> **Instructions to follow**:
Take each line from the material below that includes the string "BUSY" and copy it.
::: Record extracts
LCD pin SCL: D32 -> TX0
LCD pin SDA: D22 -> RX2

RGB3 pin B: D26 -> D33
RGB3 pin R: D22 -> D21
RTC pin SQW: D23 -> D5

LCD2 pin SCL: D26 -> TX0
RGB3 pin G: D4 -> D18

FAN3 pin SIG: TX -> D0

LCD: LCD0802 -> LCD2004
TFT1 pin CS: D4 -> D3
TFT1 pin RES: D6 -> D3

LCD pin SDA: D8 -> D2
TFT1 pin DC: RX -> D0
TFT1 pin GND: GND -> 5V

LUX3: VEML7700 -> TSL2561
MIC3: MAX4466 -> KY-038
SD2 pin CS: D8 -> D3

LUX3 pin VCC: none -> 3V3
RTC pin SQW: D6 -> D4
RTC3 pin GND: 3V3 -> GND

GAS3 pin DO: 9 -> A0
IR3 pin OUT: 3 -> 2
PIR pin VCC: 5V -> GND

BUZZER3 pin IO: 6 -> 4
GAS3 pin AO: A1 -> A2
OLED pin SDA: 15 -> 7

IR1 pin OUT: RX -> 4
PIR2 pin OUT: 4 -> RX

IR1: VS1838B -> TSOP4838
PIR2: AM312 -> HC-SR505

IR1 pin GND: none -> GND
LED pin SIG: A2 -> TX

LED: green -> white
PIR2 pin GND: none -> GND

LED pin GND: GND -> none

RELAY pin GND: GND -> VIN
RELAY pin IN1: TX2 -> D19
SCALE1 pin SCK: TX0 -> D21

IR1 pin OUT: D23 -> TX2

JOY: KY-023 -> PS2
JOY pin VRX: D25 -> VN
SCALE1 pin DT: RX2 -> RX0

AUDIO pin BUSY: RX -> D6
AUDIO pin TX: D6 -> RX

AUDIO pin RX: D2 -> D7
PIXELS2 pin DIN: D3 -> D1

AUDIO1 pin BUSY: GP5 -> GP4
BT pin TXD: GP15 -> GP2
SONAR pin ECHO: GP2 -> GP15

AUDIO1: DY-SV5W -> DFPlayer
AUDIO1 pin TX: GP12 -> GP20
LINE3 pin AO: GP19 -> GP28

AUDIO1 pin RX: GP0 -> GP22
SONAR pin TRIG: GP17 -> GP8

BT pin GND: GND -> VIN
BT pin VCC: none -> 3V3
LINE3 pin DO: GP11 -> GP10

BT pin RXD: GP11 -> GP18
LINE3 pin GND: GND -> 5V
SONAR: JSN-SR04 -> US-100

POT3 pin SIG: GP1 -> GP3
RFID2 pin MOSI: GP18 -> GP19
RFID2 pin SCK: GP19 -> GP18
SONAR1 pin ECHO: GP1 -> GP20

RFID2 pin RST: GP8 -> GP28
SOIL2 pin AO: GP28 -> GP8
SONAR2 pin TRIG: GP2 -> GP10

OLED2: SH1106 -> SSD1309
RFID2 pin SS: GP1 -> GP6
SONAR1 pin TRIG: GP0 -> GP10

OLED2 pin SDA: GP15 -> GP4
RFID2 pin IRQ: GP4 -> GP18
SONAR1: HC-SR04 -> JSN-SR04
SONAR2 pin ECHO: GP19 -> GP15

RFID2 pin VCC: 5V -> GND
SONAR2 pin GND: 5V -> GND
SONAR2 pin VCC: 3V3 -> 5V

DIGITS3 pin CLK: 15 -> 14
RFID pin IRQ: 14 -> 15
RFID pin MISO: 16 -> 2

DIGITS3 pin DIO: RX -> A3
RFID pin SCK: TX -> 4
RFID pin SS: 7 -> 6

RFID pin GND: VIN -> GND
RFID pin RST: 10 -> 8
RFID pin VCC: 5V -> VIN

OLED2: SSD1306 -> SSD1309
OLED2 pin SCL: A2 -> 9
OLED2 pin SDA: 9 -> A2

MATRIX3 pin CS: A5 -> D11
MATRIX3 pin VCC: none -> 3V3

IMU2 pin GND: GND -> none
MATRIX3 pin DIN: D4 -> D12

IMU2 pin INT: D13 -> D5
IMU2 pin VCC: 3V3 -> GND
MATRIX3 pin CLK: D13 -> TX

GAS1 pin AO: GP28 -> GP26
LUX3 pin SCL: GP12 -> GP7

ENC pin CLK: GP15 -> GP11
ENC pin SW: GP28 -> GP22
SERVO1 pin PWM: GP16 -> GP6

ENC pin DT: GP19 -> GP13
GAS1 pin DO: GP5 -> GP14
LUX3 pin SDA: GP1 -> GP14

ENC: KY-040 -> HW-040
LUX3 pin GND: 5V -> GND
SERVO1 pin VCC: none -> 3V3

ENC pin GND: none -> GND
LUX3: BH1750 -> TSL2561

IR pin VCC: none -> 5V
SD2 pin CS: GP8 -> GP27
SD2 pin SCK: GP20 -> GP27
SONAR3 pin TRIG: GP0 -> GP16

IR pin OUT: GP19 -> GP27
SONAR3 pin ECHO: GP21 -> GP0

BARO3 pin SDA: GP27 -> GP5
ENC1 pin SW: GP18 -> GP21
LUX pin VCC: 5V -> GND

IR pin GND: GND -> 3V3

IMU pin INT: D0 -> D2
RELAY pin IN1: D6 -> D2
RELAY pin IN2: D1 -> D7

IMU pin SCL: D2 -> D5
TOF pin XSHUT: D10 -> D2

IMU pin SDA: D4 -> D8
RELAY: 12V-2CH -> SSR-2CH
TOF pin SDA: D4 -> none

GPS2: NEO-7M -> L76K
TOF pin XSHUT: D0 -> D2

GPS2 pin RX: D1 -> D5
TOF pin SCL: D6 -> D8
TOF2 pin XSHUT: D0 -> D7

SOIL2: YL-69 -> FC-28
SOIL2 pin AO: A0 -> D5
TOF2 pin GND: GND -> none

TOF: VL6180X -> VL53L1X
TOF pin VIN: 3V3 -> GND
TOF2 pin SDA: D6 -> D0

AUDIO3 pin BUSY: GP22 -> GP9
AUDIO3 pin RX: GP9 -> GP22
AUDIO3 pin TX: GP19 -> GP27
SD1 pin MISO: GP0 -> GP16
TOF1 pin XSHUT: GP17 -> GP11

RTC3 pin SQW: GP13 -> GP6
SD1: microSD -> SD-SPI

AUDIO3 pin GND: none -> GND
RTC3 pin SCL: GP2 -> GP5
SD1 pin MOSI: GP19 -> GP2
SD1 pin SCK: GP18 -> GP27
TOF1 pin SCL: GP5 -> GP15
::::::
> **Response to this task**:
AUDIO pin BUSY: RX -> D6
AUDIO1 pin BUSY: GP5 -> GP4
AUDIO3 pin BUSY: GP22 -> GP9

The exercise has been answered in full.